## Data for analysis:
· · ·

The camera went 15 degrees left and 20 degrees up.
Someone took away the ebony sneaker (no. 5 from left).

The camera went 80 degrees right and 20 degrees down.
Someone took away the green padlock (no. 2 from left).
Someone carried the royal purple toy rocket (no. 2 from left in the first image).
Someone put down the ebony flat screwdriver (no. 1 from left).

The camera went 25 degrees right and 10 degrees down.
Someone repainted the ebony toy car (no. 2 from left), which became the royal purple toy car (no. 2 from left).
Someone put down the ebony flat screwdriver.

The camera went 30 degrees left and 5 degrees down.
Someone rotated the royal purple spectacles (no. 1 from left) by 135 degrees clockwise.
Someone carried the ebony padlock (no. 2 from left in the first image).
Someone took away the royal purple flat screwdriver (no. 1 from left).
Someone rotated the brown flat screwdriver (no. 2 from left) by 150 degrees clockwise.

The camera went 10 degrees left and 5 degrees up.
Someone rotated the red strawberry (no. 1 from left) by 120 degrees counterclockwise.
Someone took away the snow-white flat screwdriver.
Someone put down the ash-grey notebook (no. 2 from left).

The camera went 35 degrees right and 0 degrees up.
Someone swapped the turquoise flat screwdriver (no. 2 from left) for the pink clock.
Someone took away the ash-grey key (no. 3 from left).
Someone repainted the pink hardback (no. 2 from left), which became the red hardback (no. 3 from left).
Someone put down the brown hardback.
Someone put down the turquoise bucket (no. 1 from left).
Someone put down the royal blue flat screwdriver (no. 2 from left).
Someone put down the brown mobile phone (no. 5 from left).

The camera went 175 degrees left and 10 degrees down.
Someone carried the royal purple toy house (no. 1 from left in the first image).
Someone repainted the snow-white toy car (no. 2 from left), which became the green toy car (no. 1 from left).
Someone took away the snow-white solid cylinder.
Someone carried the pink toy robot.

· · ·

## What to produce:
Give back, unchanged, the run of lines in the listing above that begins at the line containing "The camera went 10" and ends at the line containing "Someone put down the ash-grey", both included.

## Your solution:
The camera went 10 degrees left and 5 degrees up.
Someone rotated the red strawberry (no. 1 from left) by 120 degrees counterclockwise.
Someone took away the snow-white flat screwdriver.
Someone put down the ash-grey notebook (no. 2 from left).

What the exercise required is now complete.